Output every record exactly and leave each picture out.
Records provided Block Start
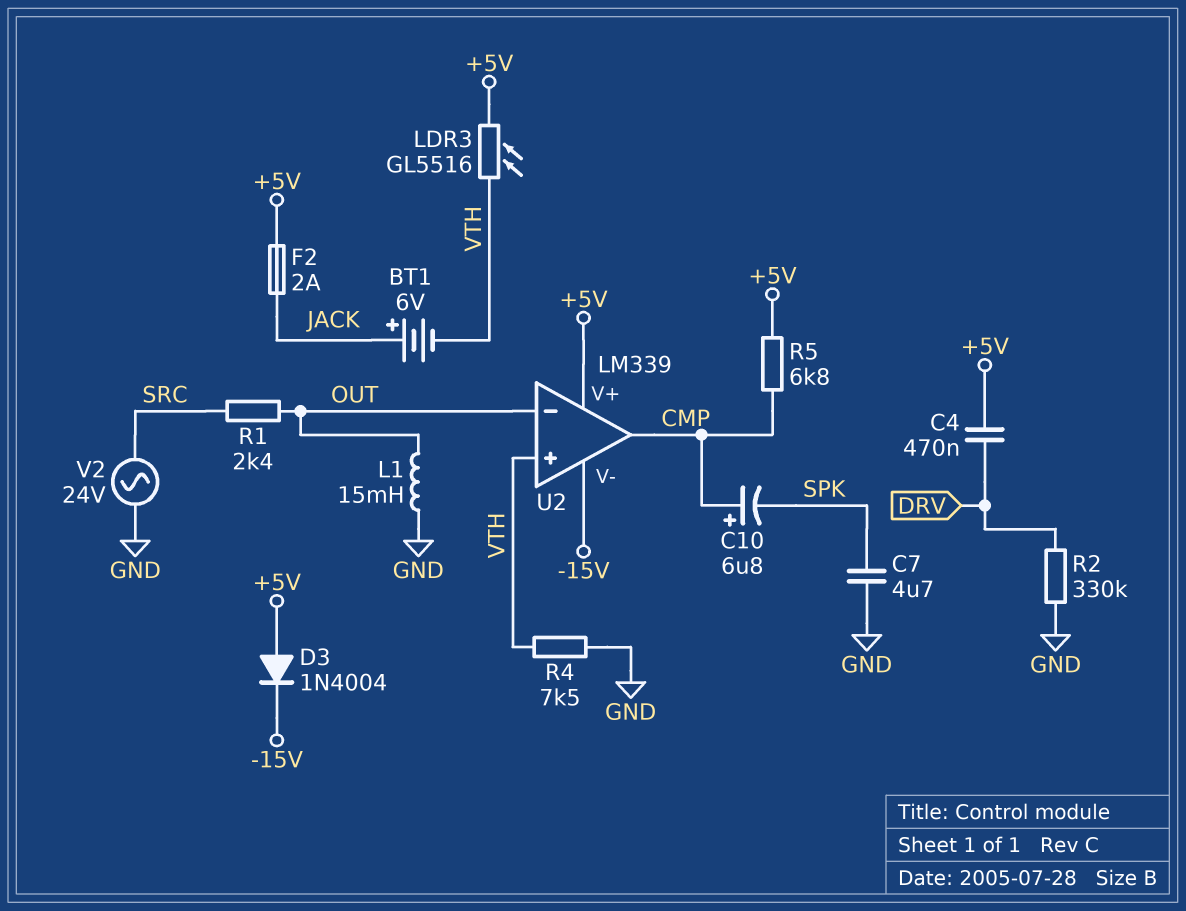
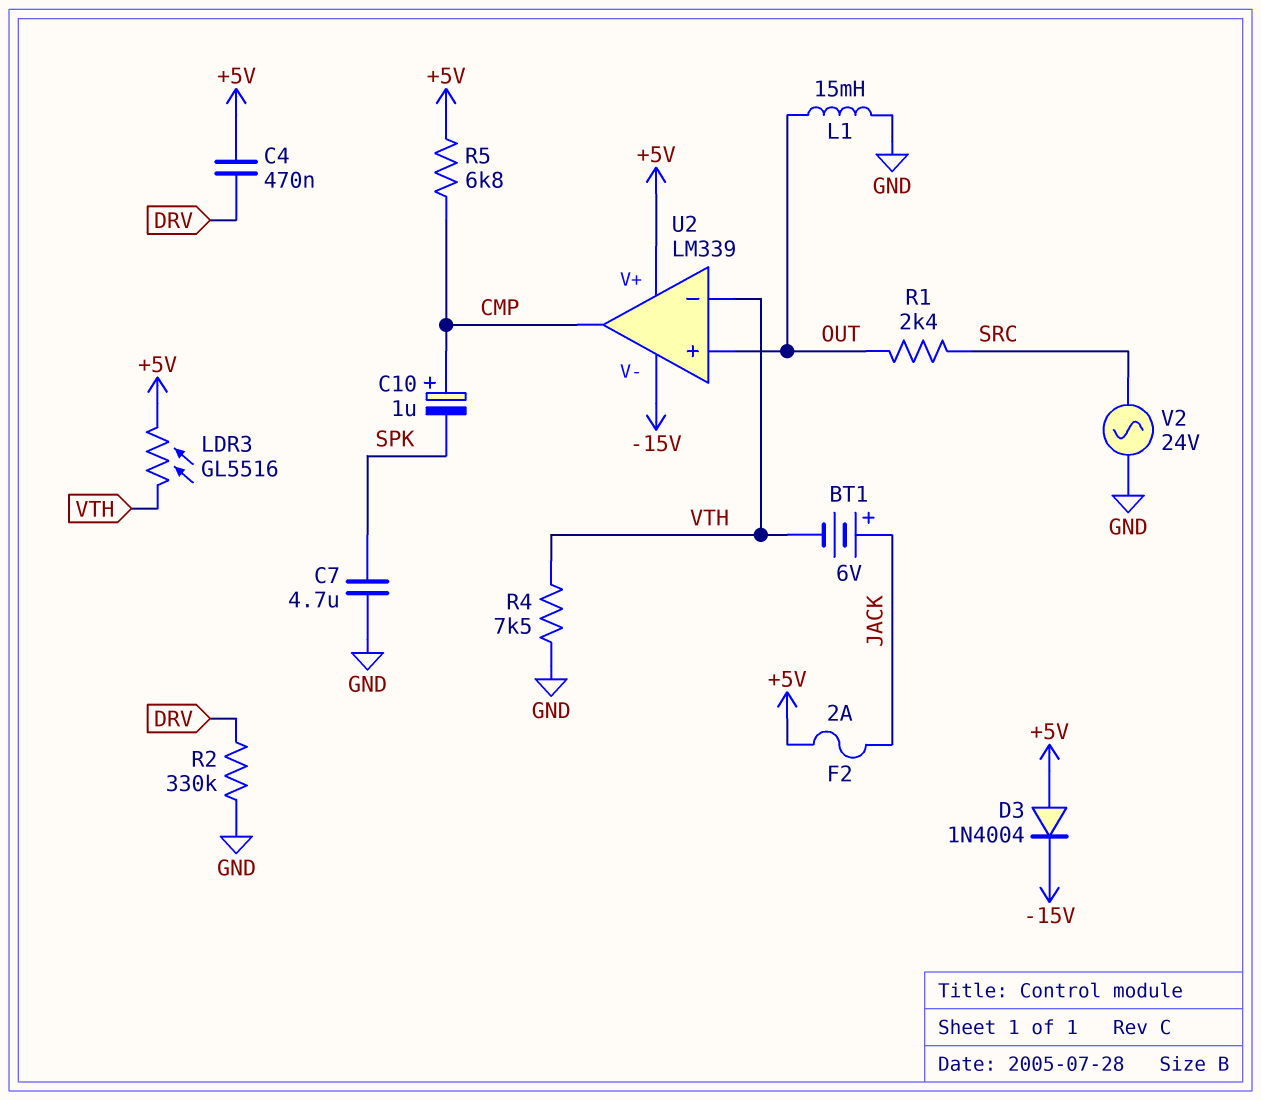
C10: 6.8uF (plus CMP, minus SPK) -> 1uF (plus CMP, minus SPK)
U2 pin in+: VTH -> OUT
U2 pin in-: OUT -> VTH

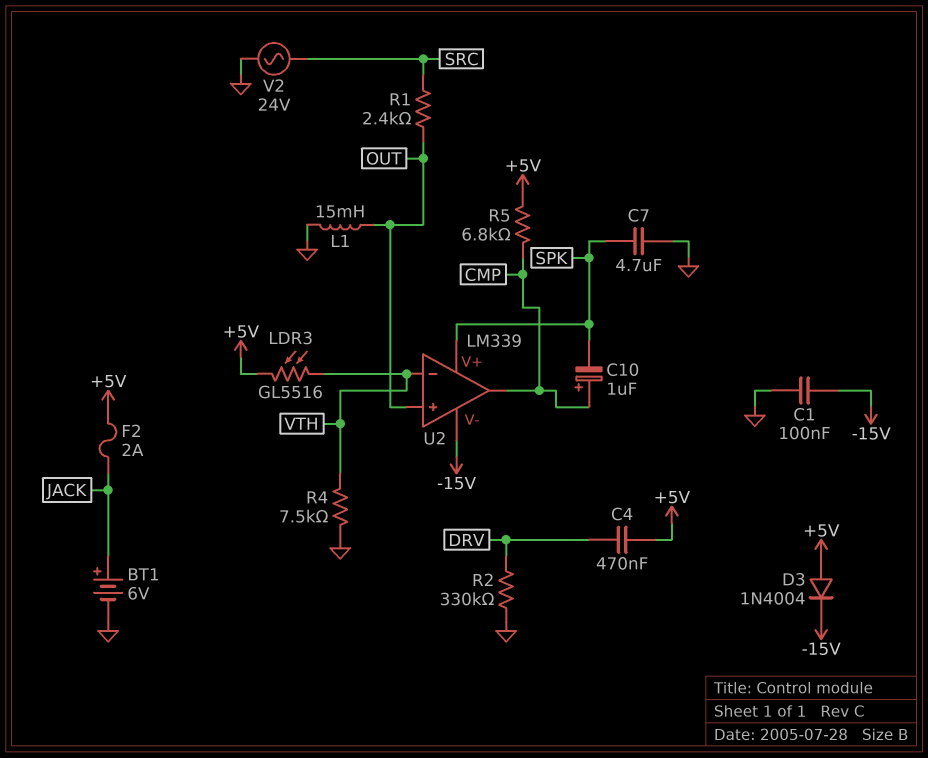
BT1: 6V (plus JACK, minus VTH) -> 6V (plus JACK, minus GND)
C1: none -> 100nF (-15V, GND)
U2 pin V+: +5V -> SPK

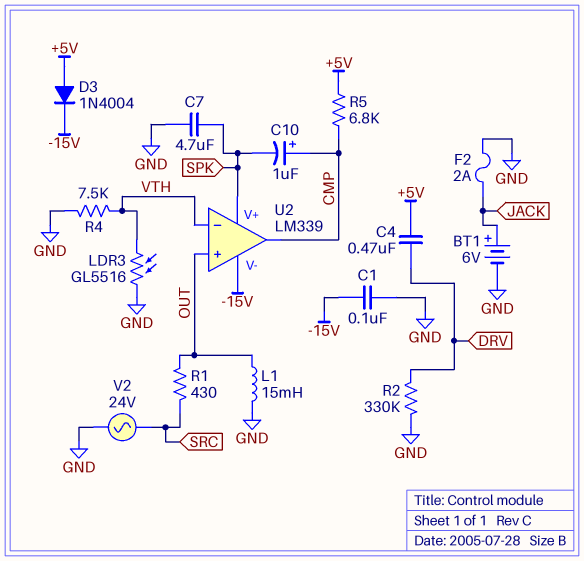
F2: 2A (+5V, JACK) -> 2A (GND, JACK)
LDR3: GL5516 (+5V, VTH) -> GL5516 (GND, VTH)
R1: 2.4k (OUT, SRC) -> 430 (OUT, SRC)

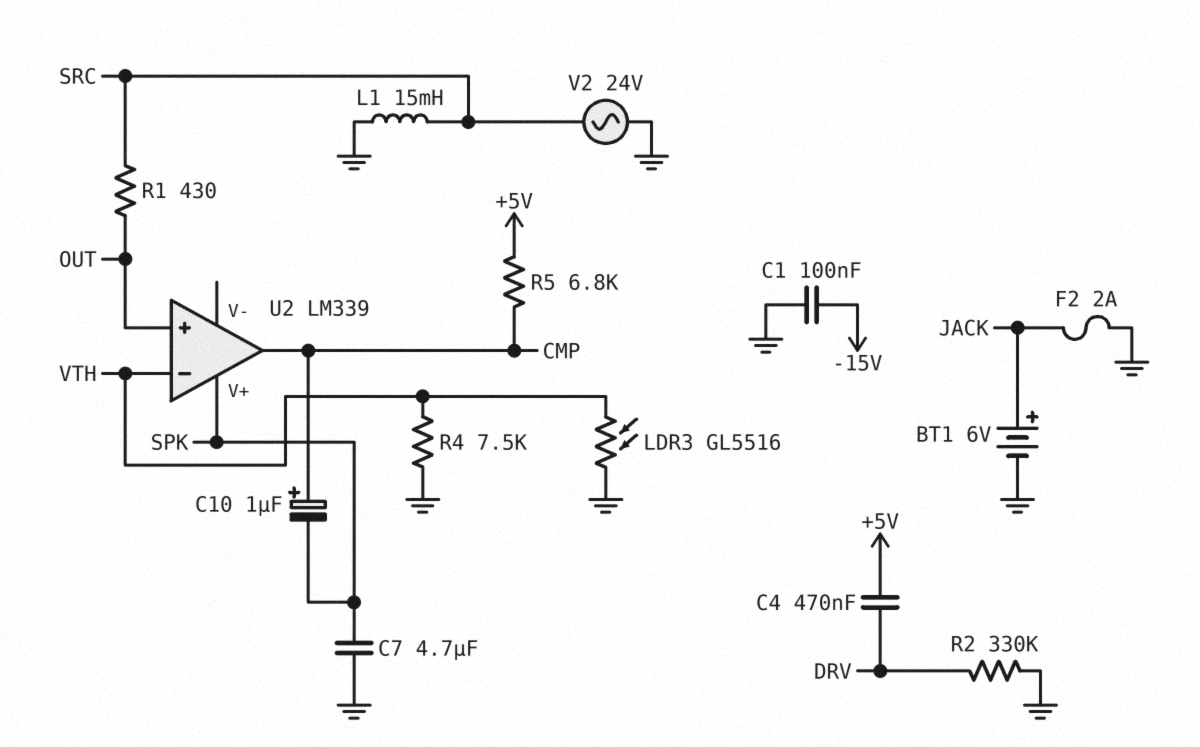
D3: diode 1N4004 (A +5V, K -15V) -> none
L1: 15mH (GND, OUT) -> 15mH (GND, SRC)
U2 pin V-: -15V -> none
Records provided Block End
* Response for this exercise:
C10: 6.8uF (plus CMP, minus SPK) -> 1uF (plus CMP, minus SPK)
U2 pin in+: VTH -> OUT
U2 pin in-: OUT -> VTH

BT1: 6V (plus JACK, minus VTH) -> 6V (plus JACK, minus GND)
C1: none -> 100nF (-15V, GND)
U2 pin V+: +5V -> SPK

F2: 2A (+5V, JACK) -> 2A (GND, JACK)
LDR3: GL5516 (+5V, VTH) -> GL5516 (GND, VTH)
R1: 2.4k (OUT, SRC) -> 430 (OUT, SRC)

D3: diode 1N4004 (A +5V, K -15V) -> none
L1: 15mH (GND, OUT) -> 15mH (GND, SRC)
U2 pin V-: -15V -> none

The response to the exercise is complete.